# PROBLEM STATEMENT
Look through the records and copy each line that has "camera" in it.

# SUPPLIED DATA

____________

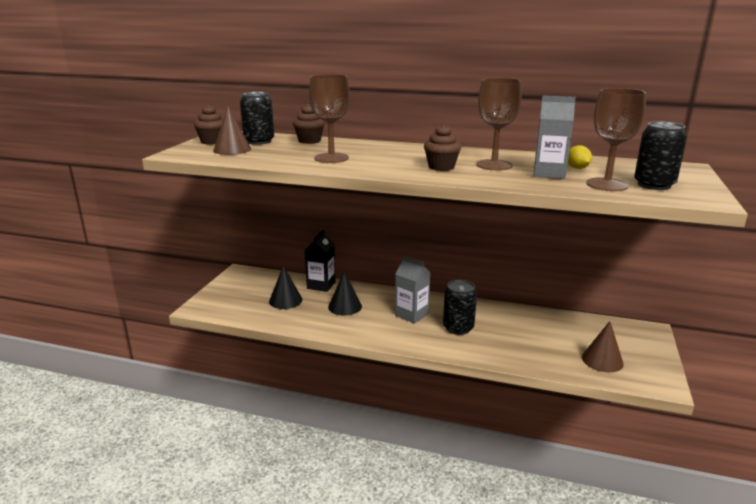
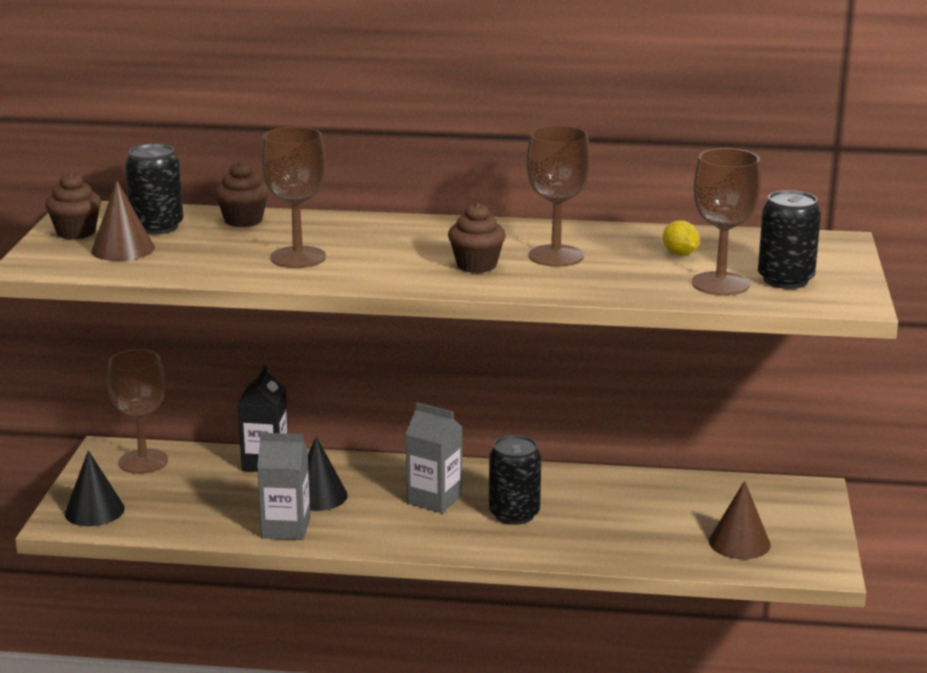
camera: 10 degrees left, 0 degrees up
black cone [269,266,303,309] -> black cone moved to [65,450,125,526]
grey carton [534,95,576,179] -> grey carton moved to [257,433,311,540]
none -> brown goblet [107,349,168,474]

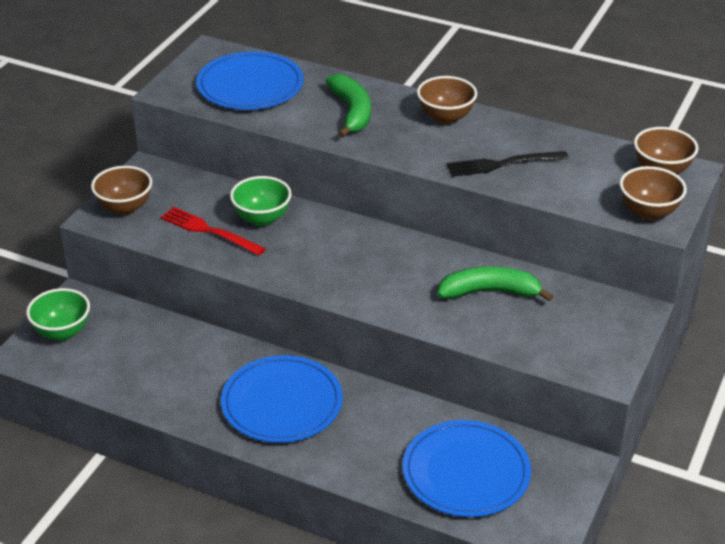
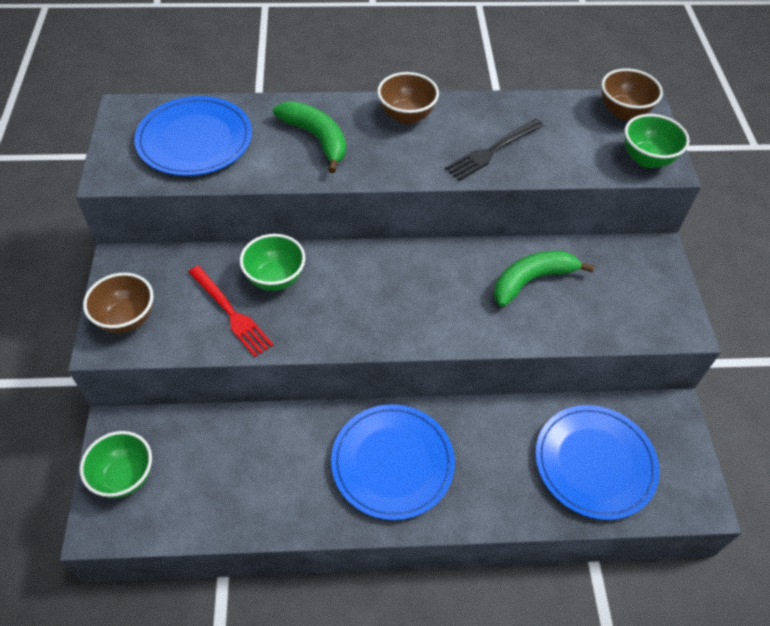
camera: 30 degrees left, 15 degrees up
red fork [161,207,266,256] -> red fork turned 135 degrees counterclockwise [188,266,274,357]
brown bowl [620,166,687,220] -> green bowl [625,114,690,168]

____________

# RESULT OF THE EXERCISE
camera: 10 degrees left, 0 degrees up
camera: 30 degrees left, 15 degrees up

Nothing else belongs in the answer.